Your objective
The lines to extract begin at the line that contains "RTC1 pin SQW: D8 -> D0" and run through the last line of the listing; reproduce them exactly, minus any pictures.

Extracted data
________________________________________

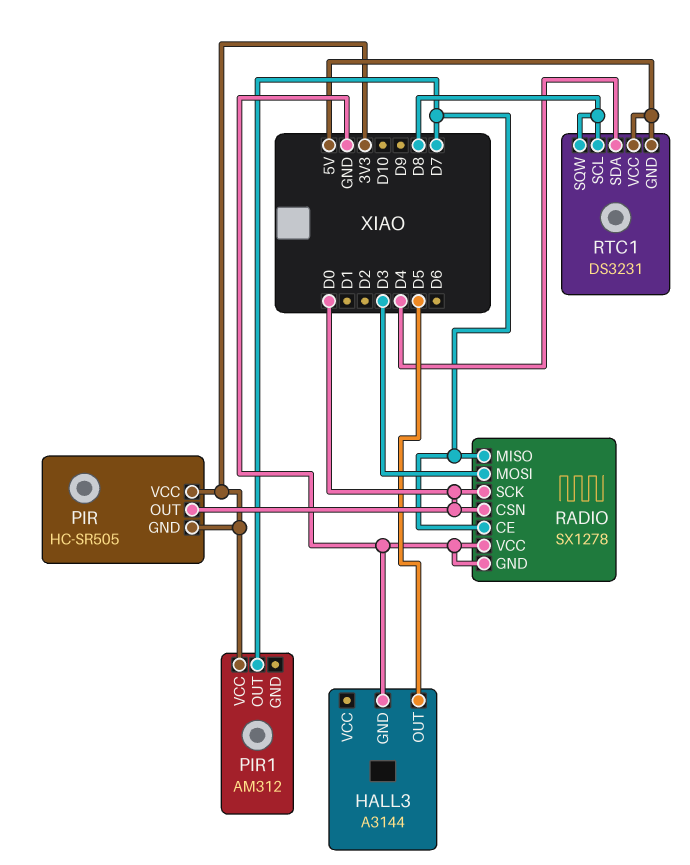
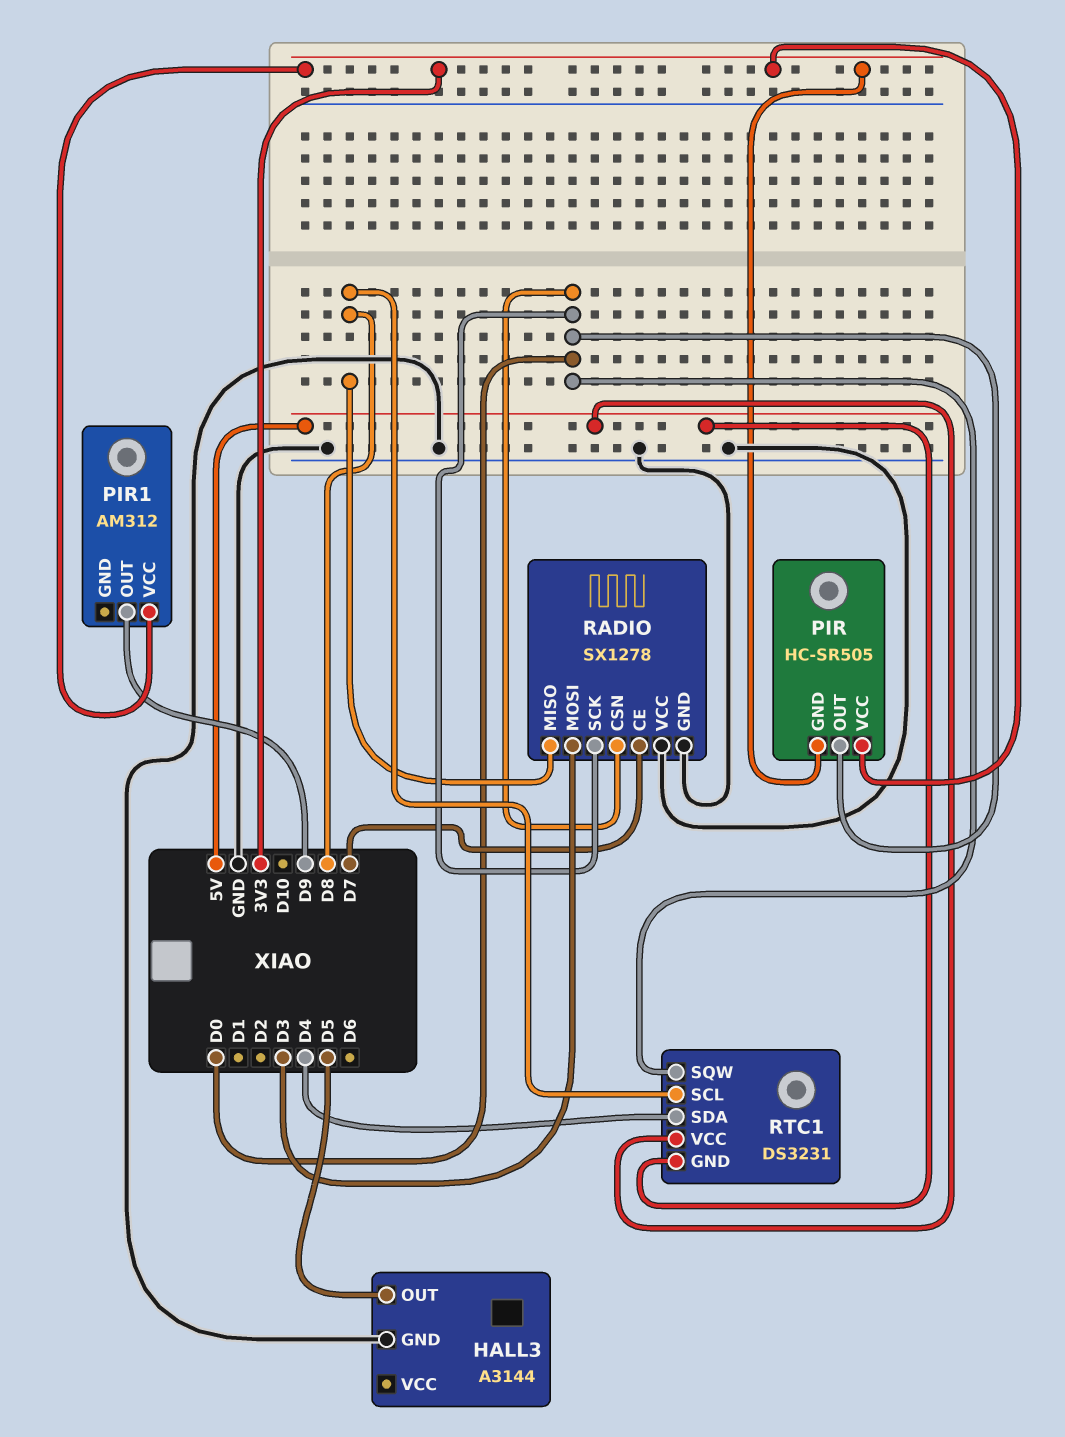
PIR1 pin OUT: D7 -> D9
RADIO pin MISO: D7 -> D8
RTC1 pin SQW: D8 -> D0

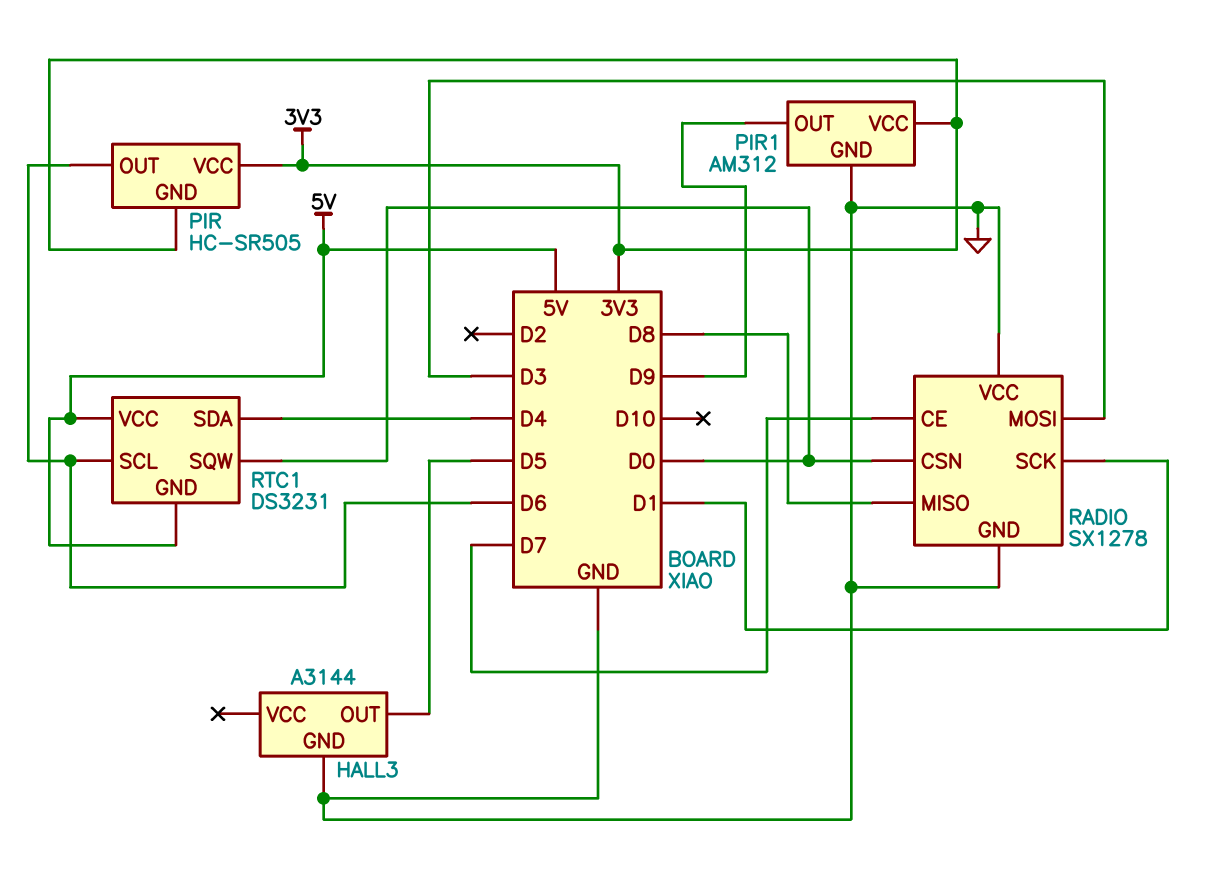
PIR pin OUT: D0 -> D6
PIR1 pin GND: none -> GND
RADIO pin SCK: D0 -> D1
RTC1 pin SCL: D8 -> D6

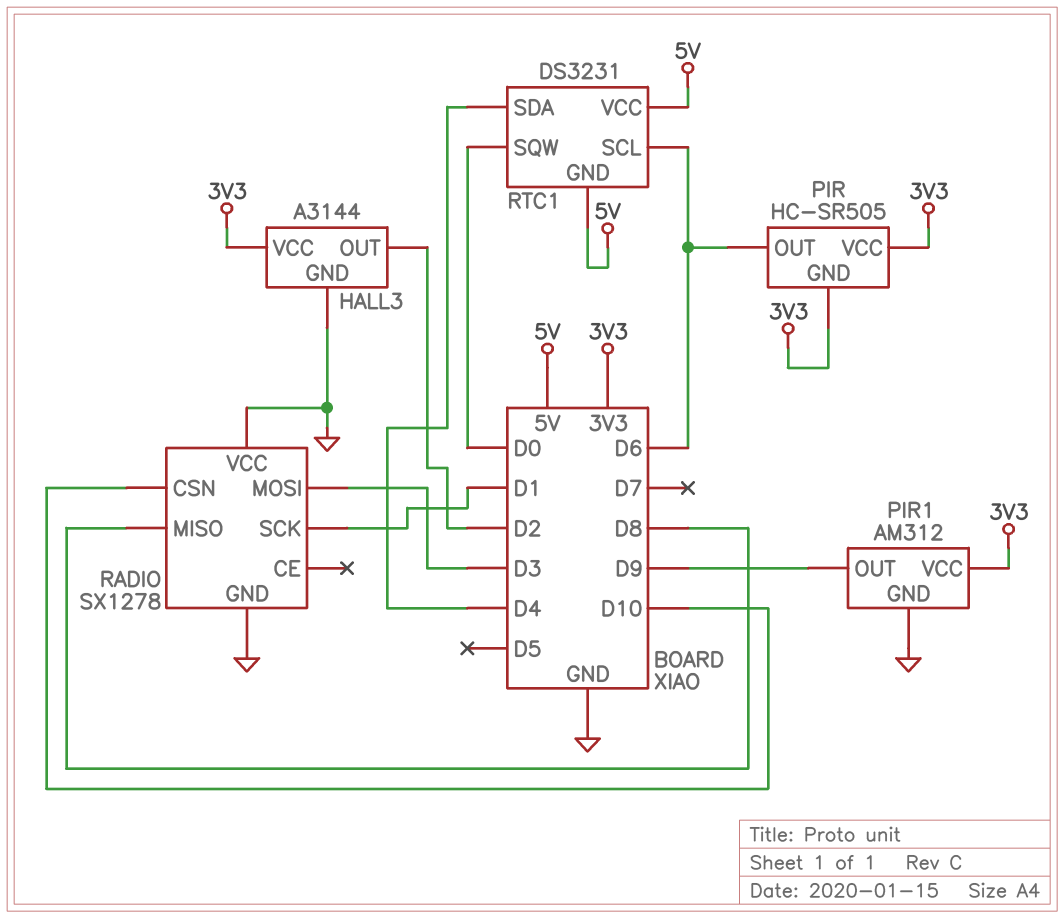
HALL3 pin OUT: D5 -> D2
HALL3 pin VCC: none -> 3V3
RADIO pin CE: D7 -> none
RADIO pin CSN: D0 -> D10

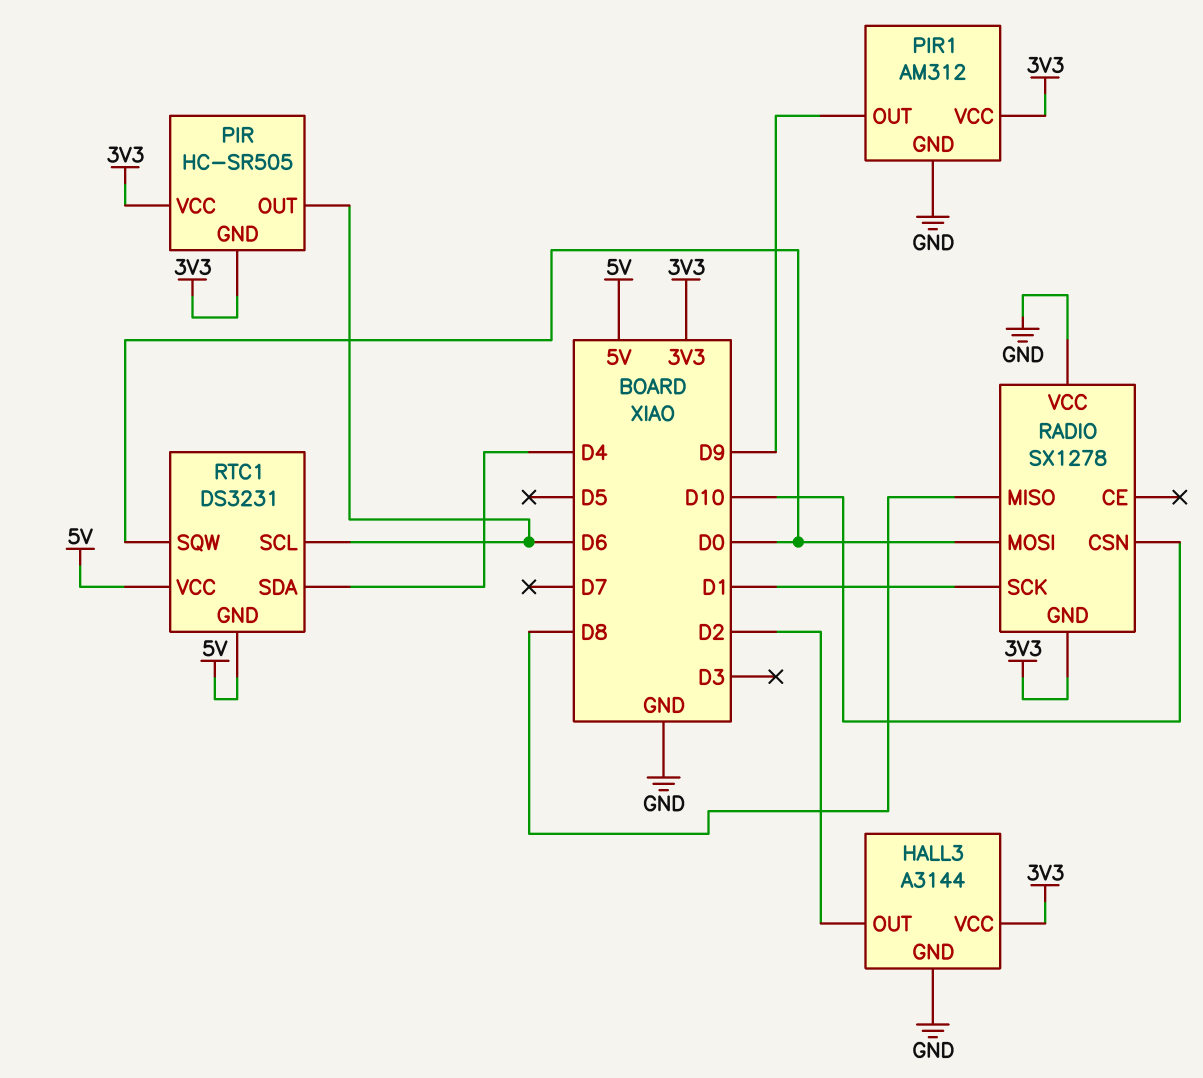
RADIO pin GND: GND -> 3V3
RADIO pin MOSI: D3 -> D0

________________________________________

Worked solution
RTC1 pin SQW: D8 -> D0

PIR pin OUT: D0 -> D6
PIR1 pin GND: none -> GND
RADIO pin SCK: D0 -> D1
RTC1 pin SCL: D8 -> D6

HALL3 pin OUT: D5 -> D2
HALL3 pin VCC: none -> 3V3
RADIO pin CE: D7 -> none
RADIO pin CSN: D0 -> D10

RADIO pin GND: GND -> 3V3
RADIO pin MOSI: D3 -> D0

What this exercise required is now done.